▶ [STATED GOAL]: Swap "matte gray hoodie" for "gray matte hoodie" throughout the entries below and write them out again with nothing else changed. Leave the pictures out.
*** SOURCE MATERIAL
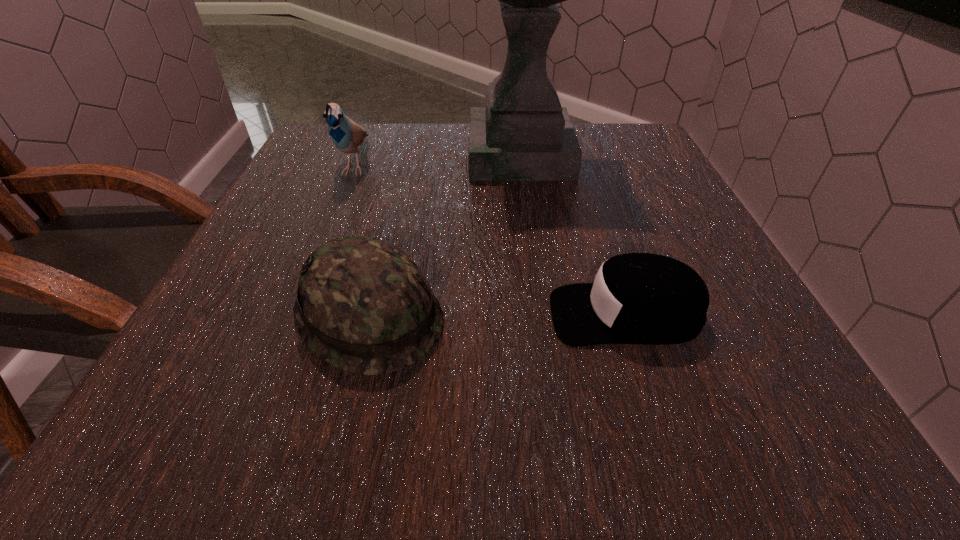
Where is `sculpture`? sculpture is located at coordinates (522, 134).

You are a GUI agent. You are given a task and a screenshot of the screen. Output one action in this format:
    pyautogui.click(x=<x>, y=<y>)
    Task: Click on the second tallest object
    The height and width of the screenshot is (540, 960).
    Given the screenshot: What is the action you would take?
    pyautogui.click(x=347, y=135)

This screenshot has width=960, height=540. I want to click on the third tallest object, so click(364, 306).

Identify the location of the taller cap. (364, 306).

Locate an element on the screen. This screenshot has width=960, height=540. the right cap is located at coordinates (637, 298).

Locate an element on the screen. The width and height of the screenshot is (960, 540). the shorter cap is located at coordinates (637, 298).

Identify the location of blank space located 0.330m at the front opening of the tallest object. 324,154.

Locate an element on the screen. This screenshot has height=540, width=960. vacant space located 0.380m at the front opening of the tallest object is located at coordinates (303, 154).

The image size is (960, 540). What are the coordinates of `free space located at the front opening of the tallest object` in the screenshot? It's located at (365, 154).

You are a GUI agent. You are given a task and a screenshot of the screen. Output one action in this format:
    pyautogui.click(x=<x>, y=<y>)
    Task: Click on the free space located 0.340m at the face of the second tallest object
    
    Given the screenshot: What is the action you would take?
    pyautogui.click(x=292, y=320)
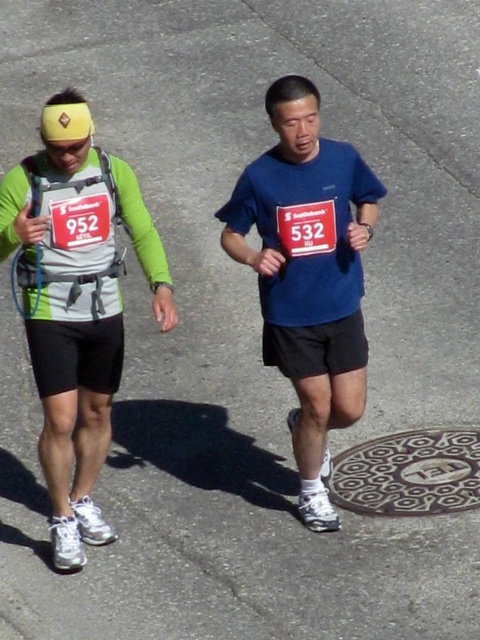
You are a drone operator assigned to capture aerial footage of the marathon runners. Your task is to ensure that both runners are visible in the frame. The camera is currently positioned above point (76, 304). Which runner should you adjust the camera to focus on to include both runners in the frame?

The point (76, 304) is where the matte green shirt at left is located. To include both runners in the frame, the camera should focus on the matte green shirt at left since it is positioned at the specified point, allowing the operator to adjust the camera angle to encompass both runners.

From the picture: You are a photographer positioned on the side of the road during a marathon. You want to take a photo of the blue matte shirt at center and the metallic textured manhole cover at lower center. Which object should you zoom in on to ensure both are clearly visible in the frame?

The blue matte shirt at center is bigger than the metallic textured manhole cover at lower center, so you should zoom in on the metallic textured manhole cover at lower center to ensure both are clearly visible in the frame.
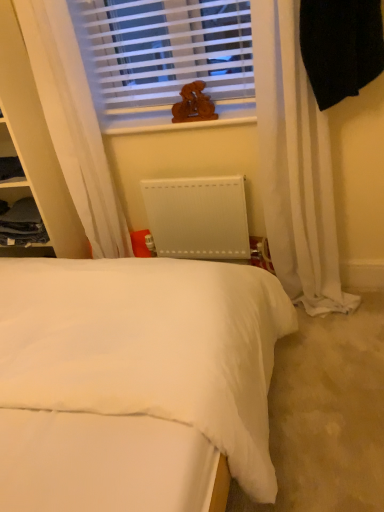
Question: From a real-world perspective, does wooden carving at upper center stand above white soft bed at center?

Choices:
 (A) no
 (B) yes

Answer: (B)

Question: Considering the relative sizes of wooden carving at upper center and white soft bed at center in the image provided, is wooden carving at upper center shorter than white soft bed at center?

Choices:
 (A) no
 (B) yes

Answer: (B)

Question: Considering the relative sizes of wooden carving at upper center and white soft bed at center in the image provided, is wooden carving at upper center smaller than white soft bed at center?

Choices:
 (A) no
 (B) yes

Answer: (B)

Question: Are wooden carving at upper center and white soft bed at center beside each other?

Choices:
 (A) yes
 (B) no

Answer: (B)

Question: Is wooden carving at upper center outside of white soft bed at center?

Choices:
 (A) no
 (B) yes

Answer: (B)

Question: Considering the relative sizes of wooden carving at upper center and white soft bed at center in the image provided, is wooden carving at upper center bigger than white soft bed at center?

Choices:
 (A) yes
 (B) no

Answer: (B)

Question: From a real-world perspective, is white matte radiator at center located higher than white sheer curtain at upper left?

Choices:
 (A) no
 (B) yes

Answer: (A)

Question: Is white matte radiator at center oriented towards white sheer curtain at upper left?

Choices:
 (A) no
 (B) yes

Answer: (A)

Question: Can you confirm if white matte radiator at center is taller than white sheer curtain at upper left?

Choices:
 (A) no
 (B) yes

Answer: (A)

Question: Is white matte radiator at center with white sheer curtain at upper left?

Choices:
 (A) yes
 (B) no

Answer: (B)

Question: Is white matte radiator at center facing away from white sheer curtain at upper left?

Choices:
 (A) no
 (B) yes

Answer: (A)

Question: Is white matte radiator at center thinner than white sheer curtain at upper left?

Choices:
 (A) no
 (B) yes

Answer: (B)

Question: Considering the relative sizes of dark gray fabric cabinet at left and white sheer curtain at upper left in the image provided, is dark gray fabric cabinet at left taller than white sheer curtain at upper left?

Choices:
 (A) yes
 (B) no

Answer: (B)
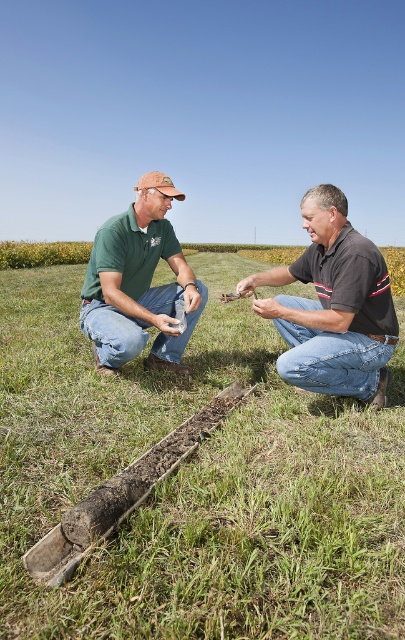
Question: Is green grass at center closer to the viewer compared to black matte shirt at center?

Choices:
 (A) yes
 (B) no

Answer: (A)

Question: Which point is farther to the camera?

Choices:
 (A) green grass at center
 (B) black matte shirt at center

Answer: (B)

Question: Which point is farther to the camera?

Choices:
 (A) (49, 637)
 (B) (179, 282)

Answer: (B)

Question: Estimate the real-world distances between objects in this image. Which object is closer to the green grass at center?

Choices:
 (A) black matte shirt at center
 (B) green matte shirt at center

Answer: (B)

Question: Does green grass at center have a smaller size compared to black matte shirt at center?

Choices:
 (A) yes
 (B) no

Answer: (B)

Question: Is green grass at center positioned before black matte shirt at center?

Choices:
 (A) yes
 (B) no

Answer: (A)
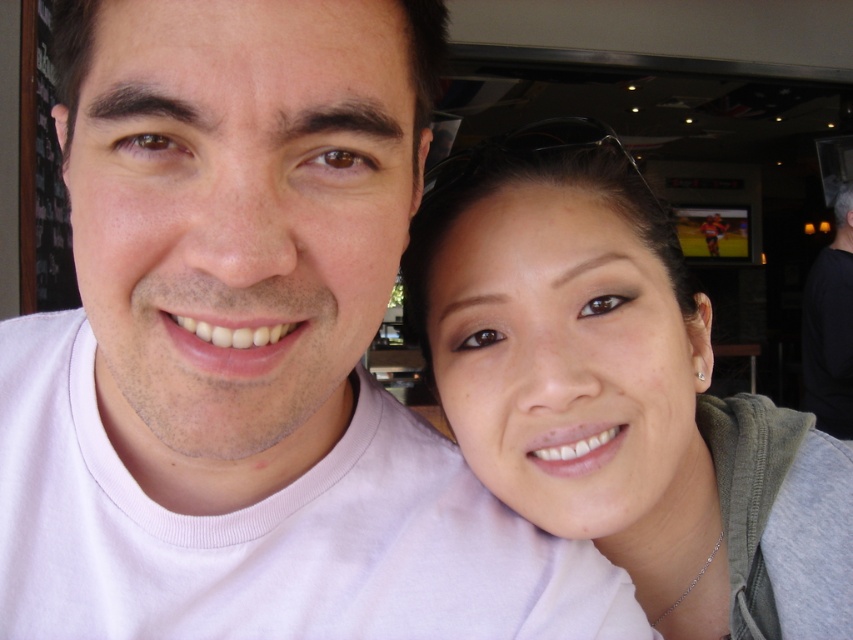
Looking at this image, can you confirm if matte gray hoodie at right is bigger than black matte hair at upper right?

Incorrect, matte gray hoodie at right is not larger than black matte hair at upper right.

Can you confirm if matte gray hoodie at right is positioned below black matte hair at upper right?

Yes.

Locate an element on the screen. matte gray hoodie at right is located at coordinates (619, 390).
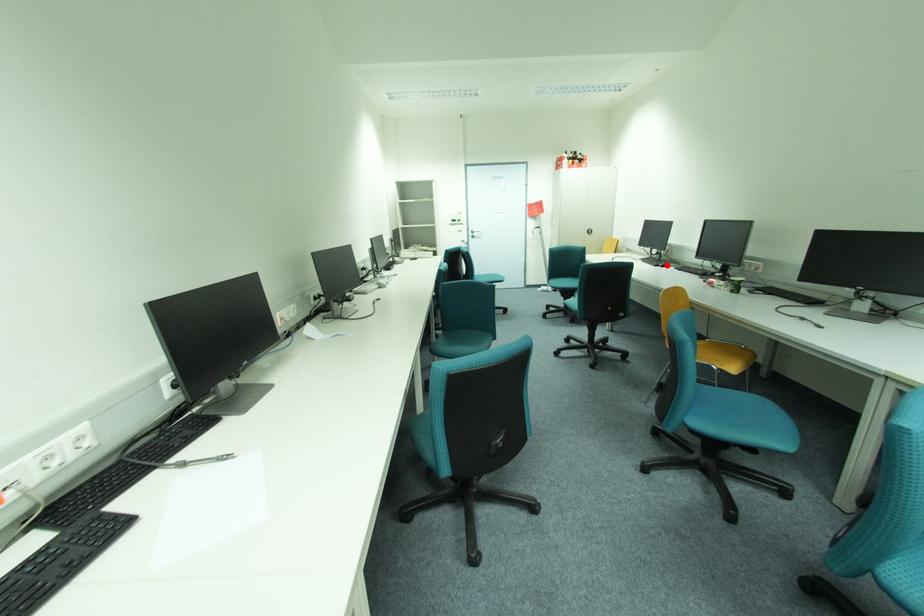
******
▶ [TASK RESPONSE]:
Where is `sculpture`? sculpture is located at coordinates (522, 134).

You are a GUI agent. You are given a task and a screenshot of the screen. Output one action in this format:
    pyautogui.click(x=<x>, y=<y>)
    Task: Click on the second tallest object
    The height and width of the screenshot is (540, 960).
    Given the screenshot: What is the action you would take?
    pyautogui.click(x=347, y=135)

This screenshot has width=960, height=540. I want to click on the third tallest object, so click(364, 306).

Identify the location of the taller cap. (364, 306).

Locate an element on the screen. This screenshot has width=960, height=540. the right cap is located at coordinates (637, 298).

Locate an element on the screen. The width and height of the screenshot is (960, 540). the shorter cap is located at coordinates (637, 298).

Identify the location of blank space located 0.330m at the front opening of the tallest object. 324,154.

Locate an element on the screen. This screenshot has height=540, width=960. vacant space located 0.380m at the front opening of the tallest object is located at coordinates (303, 154).

The image size is (960, 540). What are the coordinates of `free space located at the front opening of the tallest object` in the screenshot? It's located at (365, 154).

You are a GUI agent. You are given a task and a screenshot of the screen. Output one action in this format:
    pyautogui.click(x=<x>, y=<y>)
    Task: Click on the free space located 0.340m at the face of the second tallest object
    
    Given the screenshot: What is the action you would take?
    pyautogui.click(x=292, y=320)
You are a drone operator assigned to capture aerial footage of the marathon runners. Your task is to ensure that both runners are visible in the frame. The camera is currently positioned above point (76, 304). Which runner should you adjust the camera to focus on to include both runners in the frame?

The point (76, 304) is where the matte green shirt at left is located. To include both runners in the frame, the camera should focus on the matte green shirt at left since it is positioned at the specified point, allowing the operator to adjust the camera angle to encompass both runners.

From the picture: You are a photographer positioned on the side of the road during a marathon. You want to take a photo of the blue matte shirt at center and the metallic textured manhole cover at lower center. Which object should you zoom in on to ensure both are clearly visible in the frame?

The blue matte shirt at center is bigger than the metallic textured manhole cover at lower center, so you should zoom in on the metallic textured manhole cover at lower center to ensure both are clearly visible in the frame.
Question: From a real-world perspective, does wooden carving at upper center stand above white soft bed at center?

Choices:
 (A) no
 (B) yes

Answer: (B)

Question: Considering the relative sizes of wooden carving at upper center and white soft bed at center in the image provided, is wooden carving at upper center shorter than white soft bed at center?

Choices:
 (A) no
 (B) yes

Answer: (B)

Question: Considering the relative sizes of wooden carving at upper center and white soft bed at center in the image provided, is wooden carving at upper center smaller than white soft bed at center?

Choices:
 (A) no
 (B) yes

Answer: (B)

Question: Are wooden carving at upper center and white soft bed at center beside each other?

Choices:
 (A) yes
 (B) no

Answer: (B)

Question: Is wooden carving at upper center outside of white soft bed at center?

Choices:
 (A) no
 (B) yes

Answer: (B)

Question: Considering the relative sizes of wooden carving at upper center and white soft bed at center in the image provided, is wooden carving at upper center bigger than white soft bed at center?

Choices:
 (A) yes
 (B) no

Answer: (B)

Question: From a real-world perspective, is white matte radiator at center located higher than white sheer curtain at upper left?

Choices:
 (A) no
 (B) yes

Answer: (A)

Question: Is white matte radiator at center oriented towards white sheer curtain at upper left?

Choices:
 (A) no
 (B) yes

Answer: (A)

Question: Can you confirm if white matte radiator at center is taller than white sheer curtain at upper left?

Choices:
 (A) no
 (B) yes

Answer: (A)

Question: Is white matte radiator at center with white sheer curtain at upper left?

Choices:
 (A) yes
 (B) no

Answer: (B)

Question: Is white matte radiator at center facing away from white sheer curtain at upper left?

Choices:
 (A) no
 (B) yes

Answer: (A)

Question: Is white matte radiator at center thinner than white sheer curtain at upper left?

Choices:
 (A) no
 (B) yes

Answer: (B)

Question: Considering the relative sizes of dark gray fabric cabinet at left and white sheer curtain at upper left in the image provided, is dark gray fabric cabinet at left taller than white sheer curtain at upper left?

Choices:
 (A) yes
 (B) no

Answer: (B)
Question: Is green grass at center closer to the viewer compared to black matte shirt at center?

Choices:
 (A) yes
 (B) no

Answer: (A)

Question: Which point is farther to the camera?

Choices:
 (A) green grass at center
 (B) black matte shirt at center

Answer: (B)

Question: Which point is farther to the camera?

Choices:
 (A) (49, 637)
 (B) (179, 282)

Answer: (B)

Question: Estimate the real-world distances between objects in this image. Which object is closer to the green grass at center?

Choices:
 (A) black matte shirt at center
 (B) green matte shirt at center

Answer: (B)

Question: Does green grass at center have a smaller size compared to black matte shirt at center?

Choices:
 (A) yes
 (B) no

Answer: (B)

Question: Is green grass at center positioned before black matte shirt at center?

Choices:
 (A) yes
 (B) no

Answer: (A)
Looking at this image, can you confirm if gray matte hoodie at right is bigger than black matte hair at upper right?

Incorrect, gray matte hoodie at right is not larger than black matte hair at upper right.

Can you confirm if gray matte hoodie at right is positioned below black matte hair at upper right?

Yes.

Locate an element on the screen. gray matte hoodie at right is located at coordinates (619, 390).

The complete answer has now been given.